Collected material »
··········
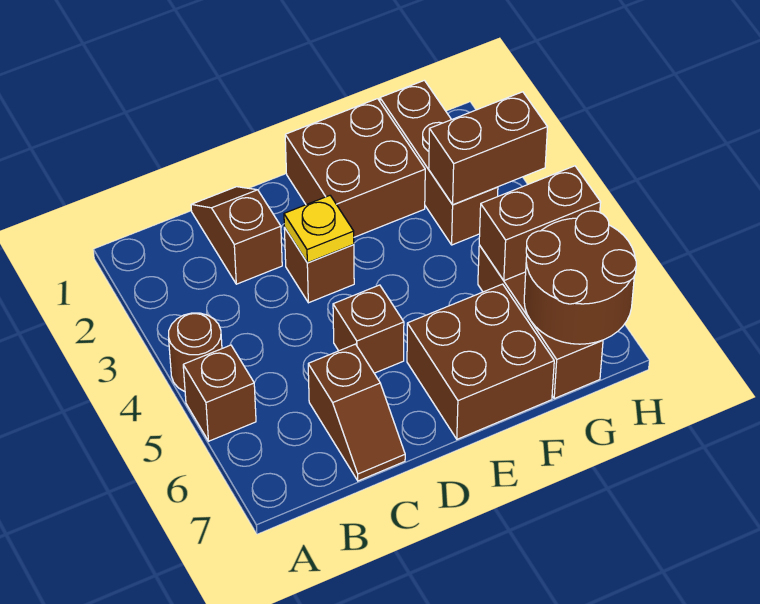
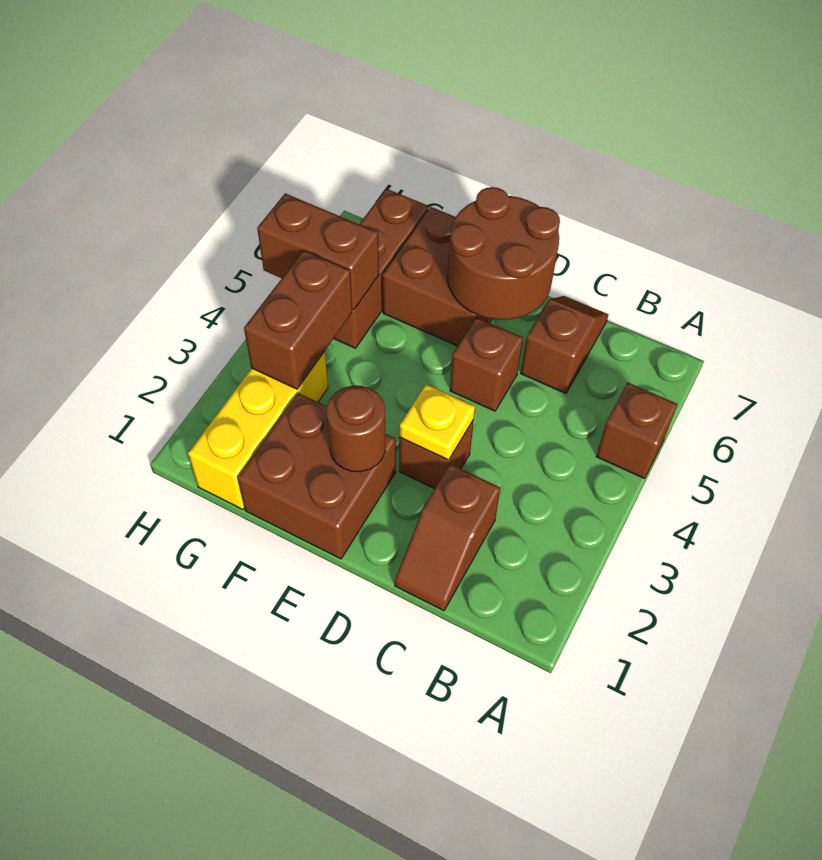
brown round brick A4 level 1 -> brown round brick E2 level 2
brown brick G1:G3 level 1 -> yellow brick G1:G3 level 1
brown brick G3:H3 level 2 -> brown brick G3:G4 level 2
brown round brick G6:H7 level 2 -> brown round brick D6:E7 level 2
··········
Task description »
When you set down the material above, keep every word exact and include no pictures.

Exercise answer »
brown round brick A4 level 1 -> brown round brick E2 level 2
brown brick G1:G3 level 1 -> yellow brick G1:G3 level 1
brown brick G3:H3 level 2 -> brown brick G3:G4 level 2
brown round brick G6:H7 level 2 -> brown round brick D6:E7 level 2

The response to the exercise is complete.